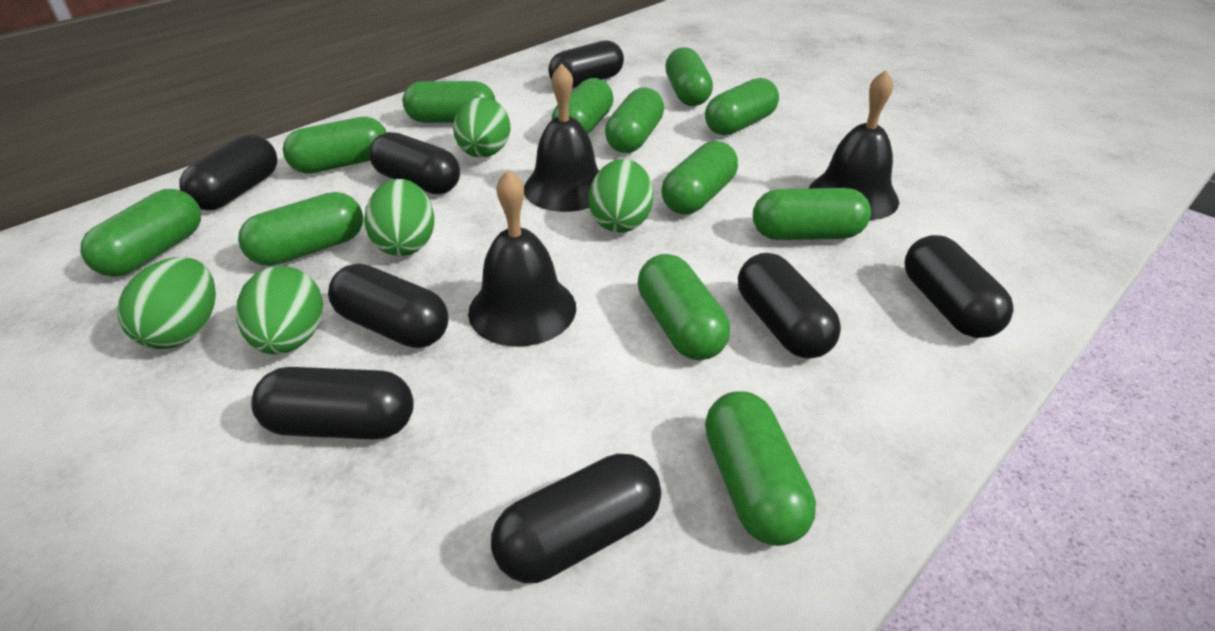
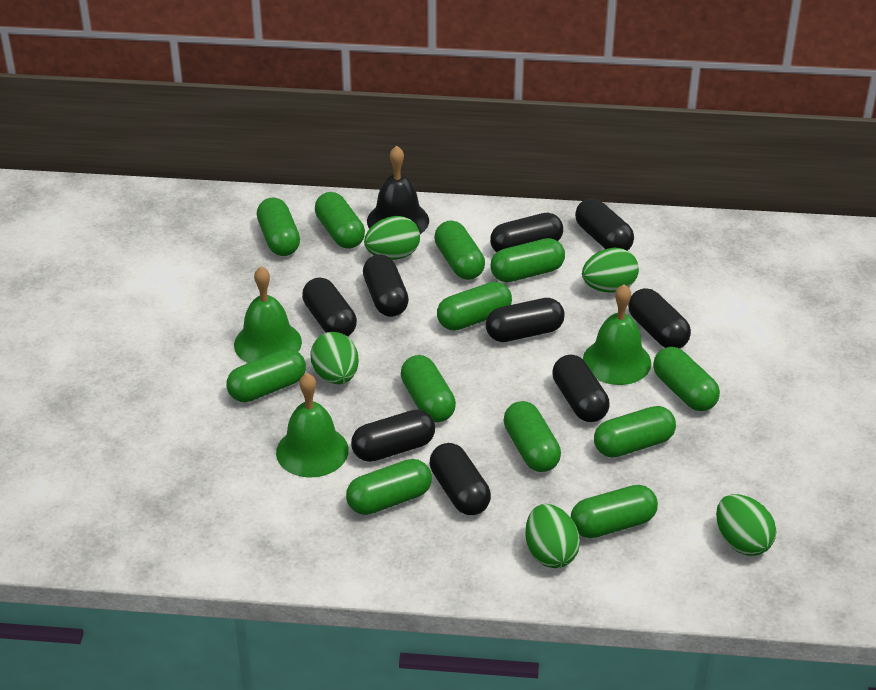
black bell: 3 -> 1
black capsule: 8 -> 9
green bell: 0 -> 3

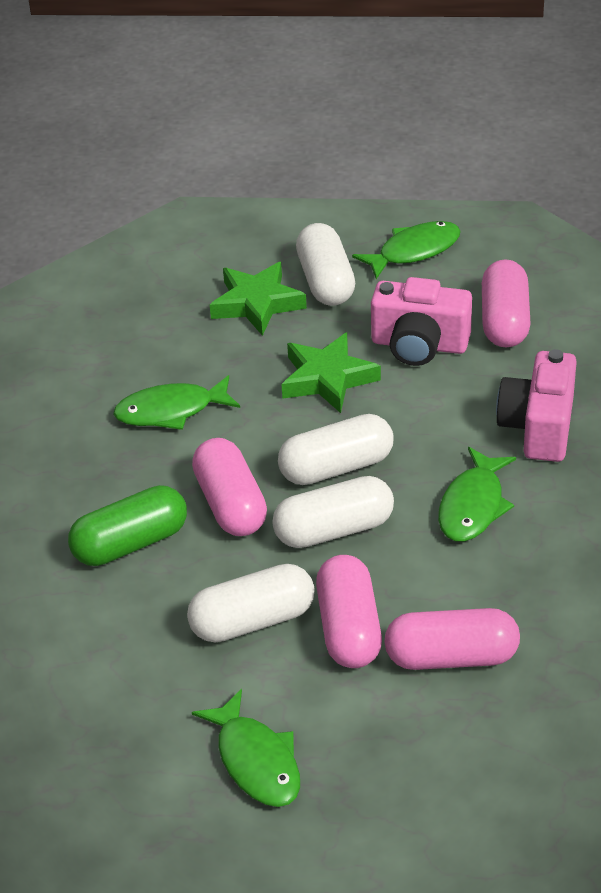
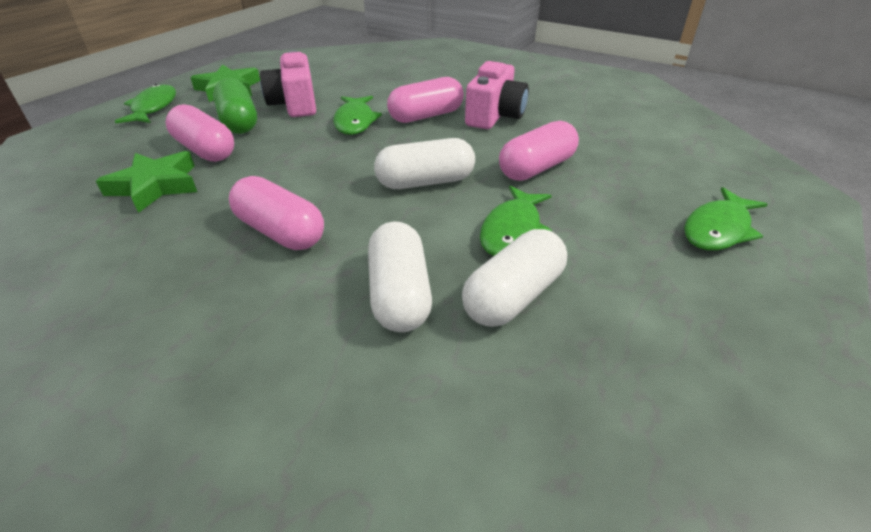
white capsule: 4 -> 3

● Directions for this task
Leaving the pictures out, give back each line above exactly.

● Output
black bell: 3 -> 1
black capsule: 8 -> 9
green bell: 0 -> 3

white capsule: 4 -> 3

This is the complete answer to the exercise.